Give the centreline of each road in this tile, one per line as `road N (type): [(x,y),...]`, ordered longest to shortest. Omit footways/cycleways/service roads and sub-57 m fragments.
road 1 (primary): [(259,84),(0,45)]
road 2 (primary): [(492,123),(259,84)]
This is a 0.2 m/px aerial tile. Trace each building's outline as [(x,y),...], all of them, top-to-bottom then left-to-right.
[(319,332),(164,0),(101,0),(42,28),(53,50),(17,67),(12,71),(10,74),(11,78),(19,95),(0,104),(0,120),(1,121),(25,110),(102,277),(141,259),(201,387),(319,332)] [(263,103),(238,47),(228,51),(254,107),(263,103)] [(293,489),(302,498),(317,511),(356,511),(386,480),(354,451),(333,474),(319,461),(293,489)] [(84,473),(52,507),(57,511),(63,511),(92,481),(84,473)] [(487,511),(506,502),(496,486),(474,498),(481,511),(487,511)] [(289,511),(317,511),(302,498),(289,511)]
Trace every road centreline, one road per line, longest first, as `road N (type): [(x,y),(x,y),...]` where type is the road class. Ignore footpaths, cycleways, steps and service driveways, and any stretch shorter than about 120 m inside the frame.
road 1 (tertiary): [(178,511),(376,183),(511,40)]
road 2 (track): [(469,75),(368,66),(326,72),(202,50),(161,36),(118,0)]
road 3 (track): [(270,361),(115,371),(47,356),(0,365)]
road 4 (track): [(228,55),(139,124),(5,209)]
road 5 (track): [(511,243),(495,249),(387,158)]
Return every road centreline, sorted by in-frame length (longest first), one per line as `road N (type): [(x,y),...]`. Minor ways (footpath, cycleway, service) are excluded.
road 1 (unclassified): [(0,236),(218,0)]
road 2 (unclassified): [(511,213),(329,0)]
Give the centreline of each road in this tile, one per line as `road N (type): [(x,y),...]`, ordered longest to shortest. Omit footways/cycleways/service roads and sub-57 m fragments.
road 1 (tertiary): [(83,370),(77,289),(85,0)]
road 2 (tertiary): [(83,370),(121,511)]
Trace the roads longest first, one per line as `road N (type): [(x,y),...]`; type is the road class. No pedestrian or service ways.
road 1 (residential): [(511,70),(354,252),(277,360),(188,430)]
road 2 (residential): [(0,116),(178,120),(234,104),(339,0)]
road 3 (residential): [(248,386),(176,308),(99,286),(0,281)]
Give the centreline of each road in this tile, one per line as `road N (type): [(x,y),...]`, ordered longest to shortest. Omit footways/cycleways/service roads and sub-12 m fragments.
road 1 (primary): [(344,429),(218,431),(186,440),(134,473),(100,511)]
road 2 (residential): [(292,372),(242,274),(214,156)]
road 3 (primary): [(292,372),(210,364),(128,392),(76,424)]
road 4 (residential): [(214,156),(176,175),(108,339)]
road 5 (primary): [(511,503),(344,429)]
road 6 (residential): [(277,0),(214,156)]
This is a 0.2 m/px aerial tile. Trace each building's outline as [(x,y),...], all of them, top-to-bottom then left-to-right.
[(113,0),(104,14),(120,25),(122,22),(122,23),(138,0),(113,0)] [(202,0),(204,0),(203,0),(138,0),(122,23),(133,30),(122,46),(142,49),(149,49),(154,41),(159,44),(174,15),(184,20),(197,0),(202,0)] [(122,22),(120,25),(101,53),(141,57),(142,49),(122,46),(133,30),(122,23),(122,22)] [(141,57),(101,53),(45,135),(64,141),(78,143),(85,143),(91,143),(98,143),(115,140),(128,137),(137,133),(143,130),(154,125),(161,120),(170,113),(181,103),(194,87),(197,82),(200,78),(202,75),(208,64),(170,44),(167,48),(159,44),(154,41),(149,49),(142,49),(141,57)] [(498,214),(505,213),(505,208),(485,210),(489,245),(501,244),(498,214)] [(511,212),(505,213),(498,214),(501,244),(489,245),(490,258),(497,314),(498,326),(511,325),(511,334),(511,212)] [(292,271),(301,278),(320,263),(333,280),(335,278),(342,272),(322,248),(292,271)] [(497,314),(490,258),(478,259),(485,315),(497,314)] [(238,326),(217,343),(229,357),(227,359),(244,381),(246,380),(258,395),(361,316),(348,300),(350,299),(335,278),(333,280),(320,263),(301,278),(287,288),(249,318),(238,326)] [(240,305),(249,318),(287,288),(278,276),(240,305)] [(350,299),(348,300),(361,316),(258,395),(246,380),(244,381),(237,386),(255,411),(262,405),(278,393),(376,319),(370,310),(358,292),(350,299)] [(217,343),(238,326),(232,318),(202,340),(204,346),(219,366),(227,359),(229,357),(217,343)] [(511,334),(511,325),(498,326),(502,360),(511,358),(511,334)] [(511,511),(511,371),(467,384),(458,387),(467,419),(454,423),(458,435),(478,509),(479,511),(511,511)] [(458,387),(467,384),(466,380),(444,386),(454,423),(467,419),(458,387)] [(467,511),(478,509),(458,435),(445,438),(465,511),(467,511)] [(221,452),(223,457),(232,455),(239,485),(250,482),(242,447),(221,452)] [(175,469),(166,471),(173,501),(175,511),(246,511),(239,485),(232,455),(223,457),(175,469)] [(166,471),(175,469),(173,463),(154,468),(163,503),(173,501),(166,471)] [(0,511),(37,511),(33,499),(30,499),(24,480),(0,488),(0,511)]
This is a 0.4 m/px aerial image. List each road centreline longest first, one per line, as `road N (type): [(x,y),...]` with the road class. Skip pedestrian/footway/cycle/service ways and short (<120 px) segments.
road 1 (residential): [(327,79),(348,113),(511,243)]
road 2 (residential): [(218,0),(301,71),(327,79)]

REQUIREMENTS >>
Copy the rows above verbatim, beginning with the very first line and ending after the line that contains "road 2 (tertiary): [(83,370),(121,511)]".

EXERCISE RESULT >>
Give the centreline of each road in this tile, one per line as `road N (type): [(x,y),...]`, ordered longest to shortest. Omit footways/cycleways/service roads and sub-57 m fragments.
road 1 (primary): [(259,84),(0,45)]
road 2 (primary): [(492,123),(259,84)]
This is a 0.2 m/px aerial tile. Trace each building's outline as [(x,y),...], all of them, top-to-bottom then left-to-right.
[(319,332),(164,0),(101,0),(42,28),(53,50),(17,67),(12,71),(10,74),(11,78),(19,95),(0,104),(0,120),(1,121),(25,110),(102,277),(141,259),(201,387),(319,332)] [(263,103),(238,47),(228,51),(254,107),(263,103)] [(293,489),(302,498),(317,511),(356,511),(386,480),(354,451),(333,474),(319,461),(293,489)] [(84,473),(52,507),(57,511),(63,511),(92,481),(84,473)] [(487,511),(506,502),(496,486),(474,498),(481,511),(487,511)] [(289,511),(317,511),(302,498),(289,511)]
Trace every road centreline, one road per line, longest first, as `road N (type): [(x,y),(x,y),...]` where type is the road class. Ignore footpaths, cycleways, steps and service driveways, and any stretch shorter than about 120 m inside the frame.
road 1 (tertiary): [(178,511),(376,183),(511,40)]
road 2 (track): [(469,75),(368,66),(326,72),(202,50),(161,36),(118,0)]
road 3 (track): [(270,361),(115,371),(47,356),(0,365)]
road 4 (track): [(228,55),(139,124),(5,209)]
road 5 (track): [(511,243),(495,249),(387,158)]
Return every road centreline, sorted by in-frame length (longest first), one per line as `road N (type): [(x,y),...]`. Minor ways (footpath, cycleway, service) are excluded.
road 1 (unclassified): [(0,236),(218,0)]
road 2 (unclassified): [(511,213),(329,0)]
Give the centreline of each road in this tile, one per line as `road N (type): [(x,y),...]`, ordered longest to shortest. Omit footways/cycleways/service roads and sub-57 m fragments.
road 1 (tertiary): [(83,370),(77,289),(85,0)]
road 2 (tertiary): [(83,370),(121,511)]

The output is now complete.